— TASK TO CARRY OUT —
Please return exactly the lines below that run from the line with "(3rd from left) centre" through the end of the listing, both included, but not the pictures.

___ INPUT RECORDS ___

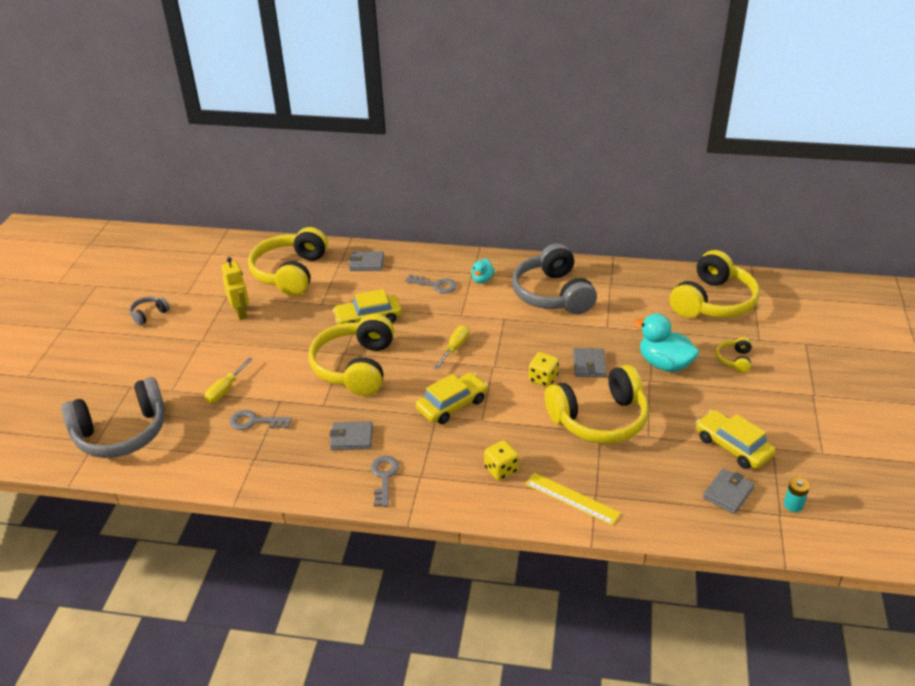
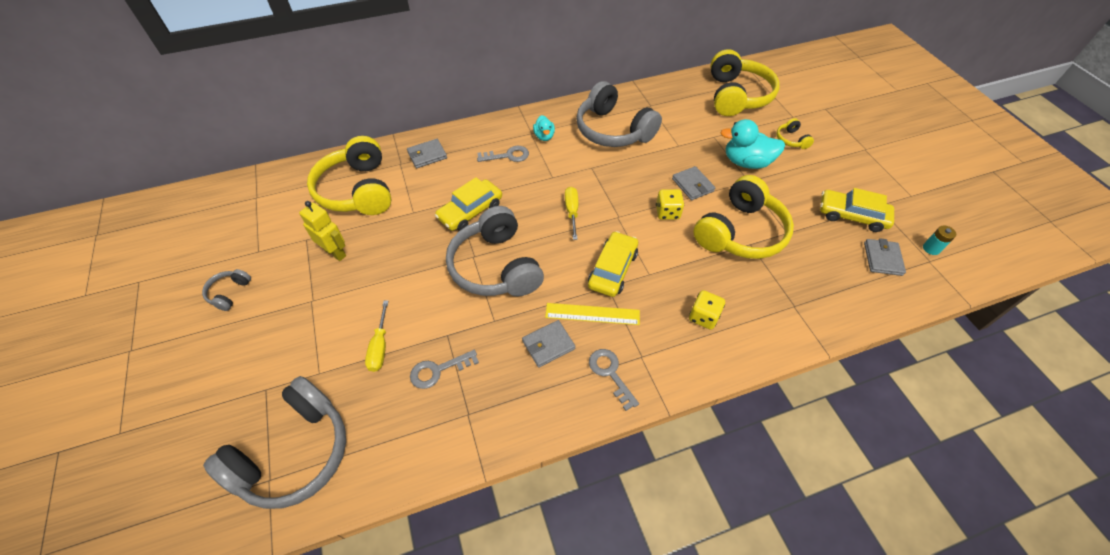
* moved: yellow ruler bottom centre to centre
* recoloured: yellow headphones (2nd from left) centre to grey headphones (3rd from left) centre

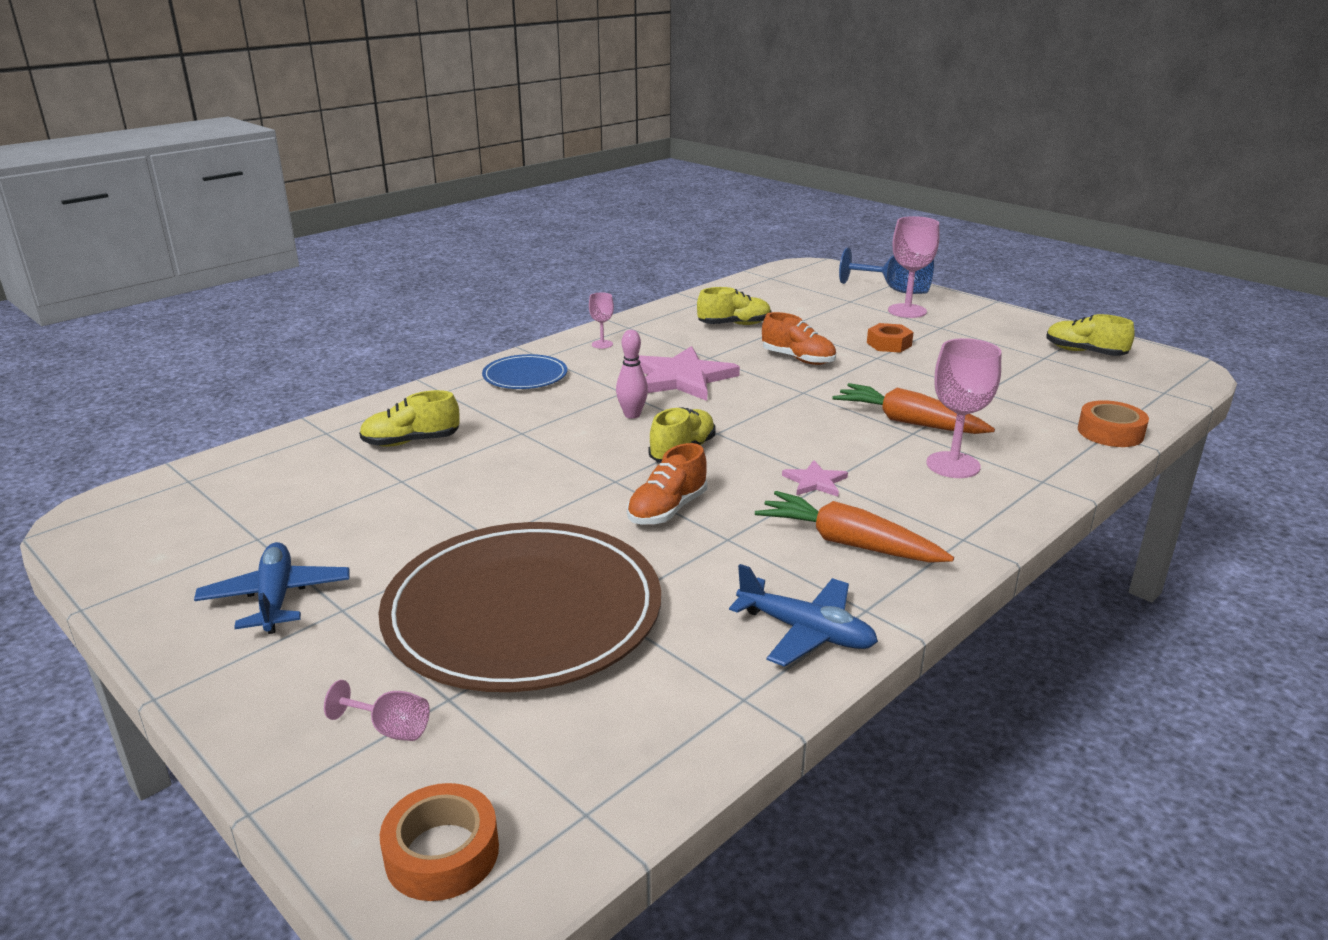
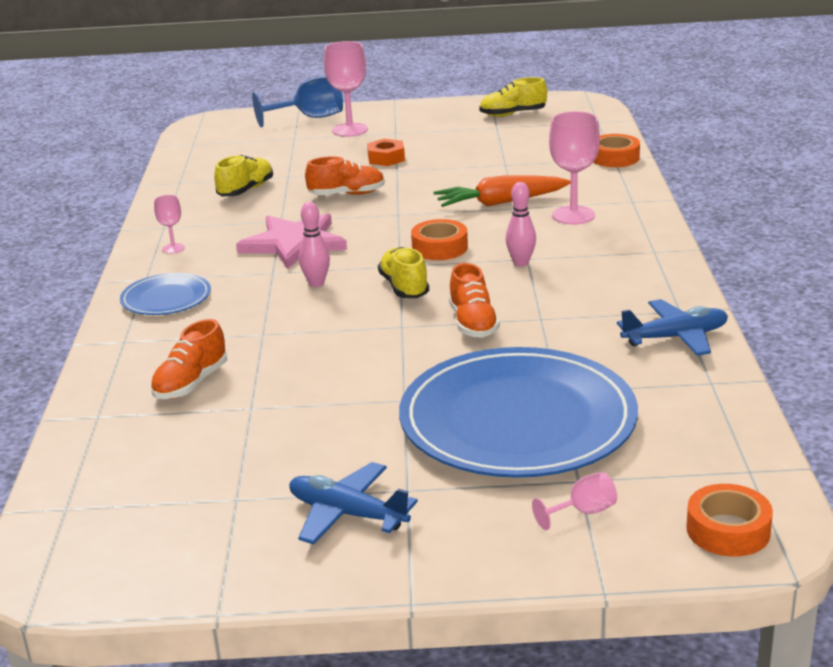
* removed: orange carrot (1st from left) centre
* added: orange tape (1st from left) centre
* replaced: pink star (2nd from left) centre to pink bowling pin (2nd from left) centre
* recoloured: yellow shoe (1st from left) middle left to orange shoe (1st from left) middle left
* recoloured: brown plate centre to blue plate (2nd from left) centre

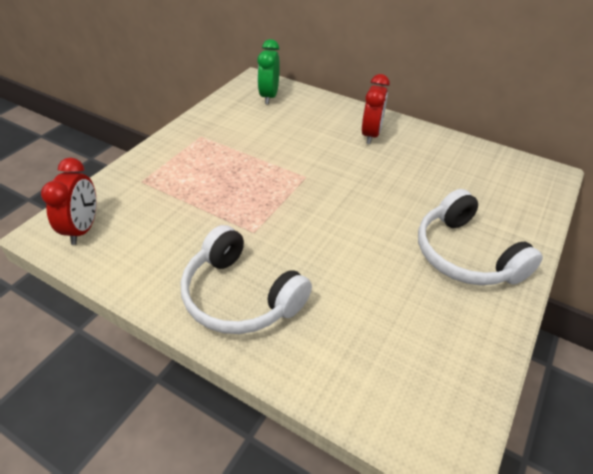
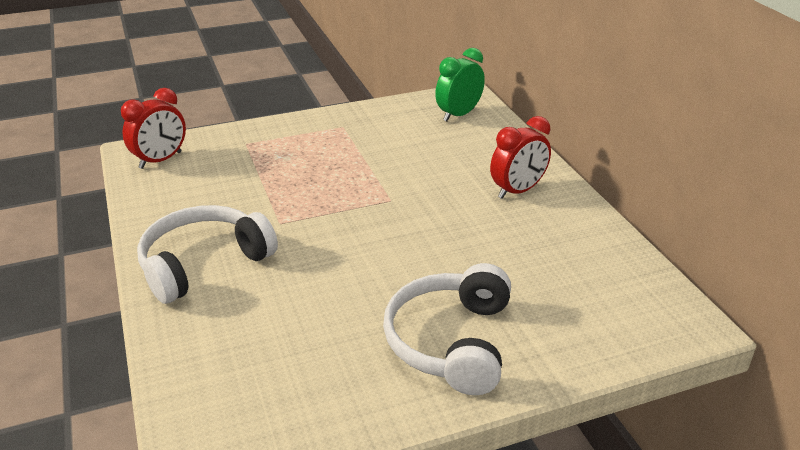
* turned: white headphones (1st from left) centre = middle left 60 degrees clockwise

___

— SOLUTION TO THIS EXERCISE —
* recoloured: yellow headphones (2nd from left) centre to grey headphones (3rd from left) centre

* removed: orange carrot (1st from left) centre
* added: orange tape (1st from left) centre
* replaced: pink star (2nd from left) centre to pink bowling pin (2nd from left) centre
* recoloured: yellow shoe (1st from left) middle left to orange shoe (1st from left) middle left
* recoloured: brown plate centre to blue plate (2nd from left) centre

* turned: white headphones (1st from left) centre = middle left 60 degrees clockwise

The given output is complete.